» WORK REQUIRED: If a line in the data below holds the word "degrees", include it in the count. Give only the final number.

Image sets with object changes

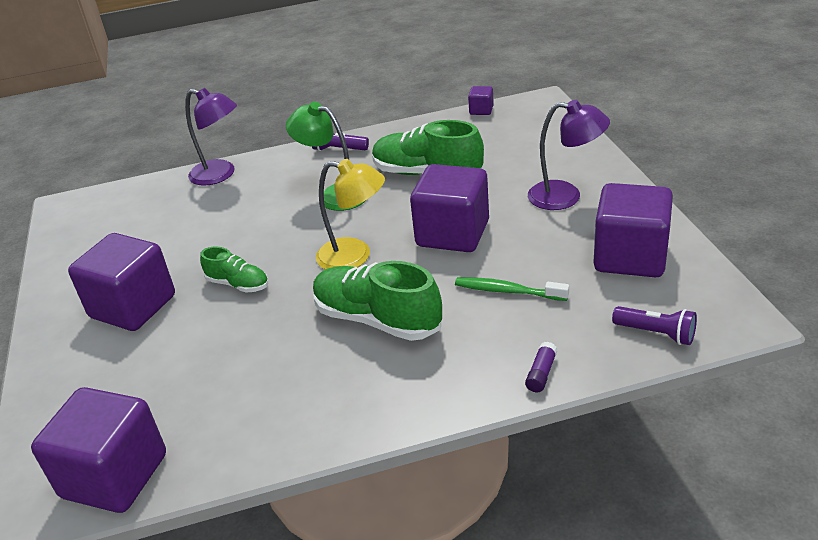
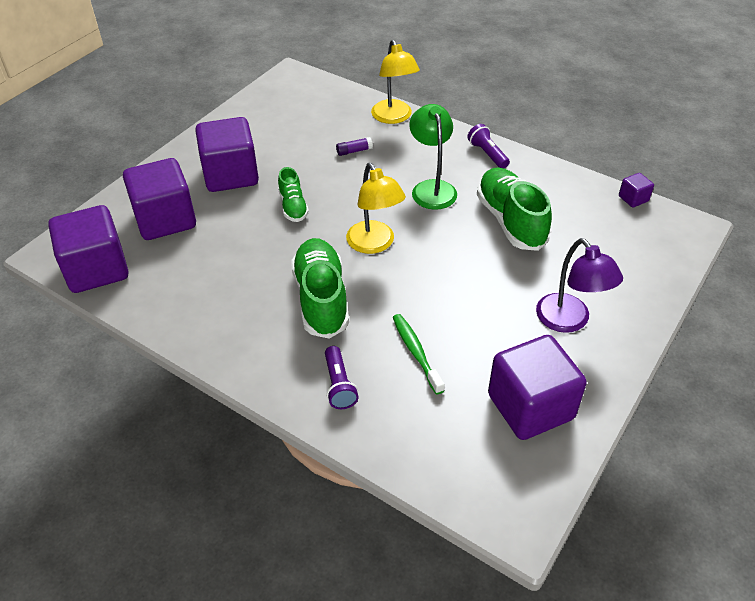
camera: 45 degrees right, 10 degrees up
purple lamp [185,88,237,186] -> yellow lamp [371,40,420,124]
purple cube [410,164,489,252] -> purple cube moved to [123,158,196,240]
purple glue stick [525,342,557,392] -> purple glue stick moved to [336,137,373,156]
purple flashlight [612,306,697,345] -> purple flashlight moved to [325,346,359,409]

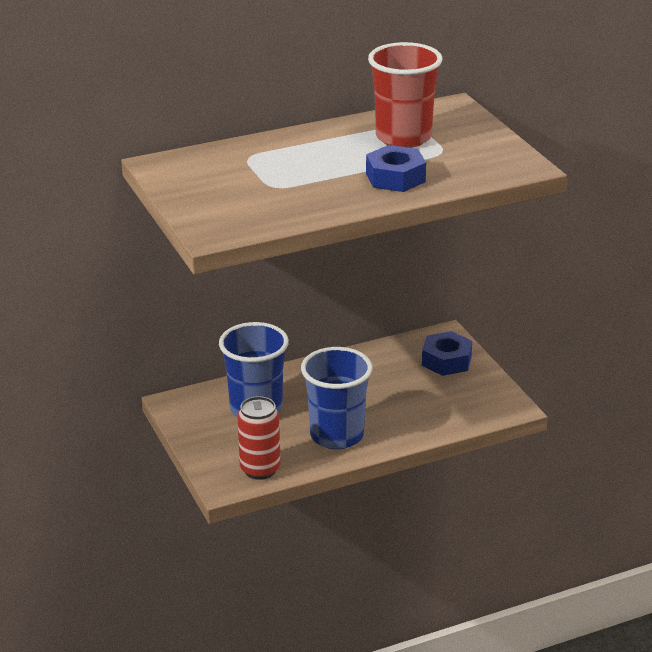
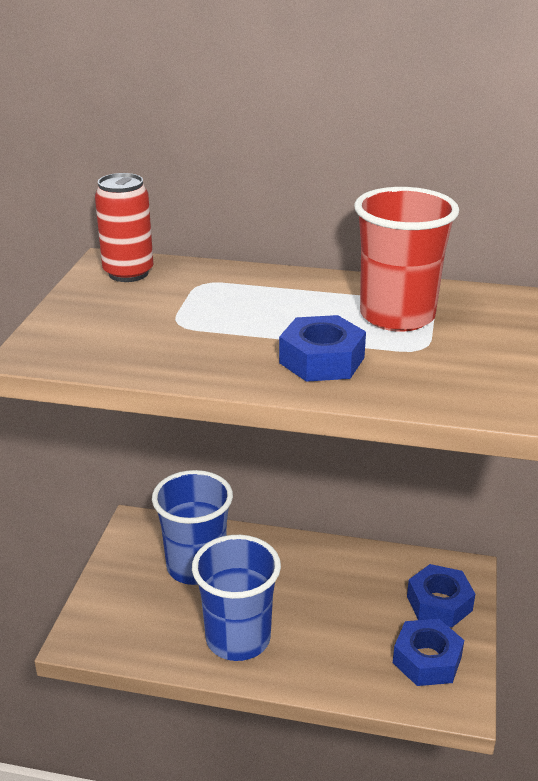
camera: 35 degrees right, 0 degrees up
red can [237,396,281,480] -> red can moved to [95,173,153,282]
none -> blue nut [393,619,464,686]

» SOLUTION TO THE PROBLEM: 2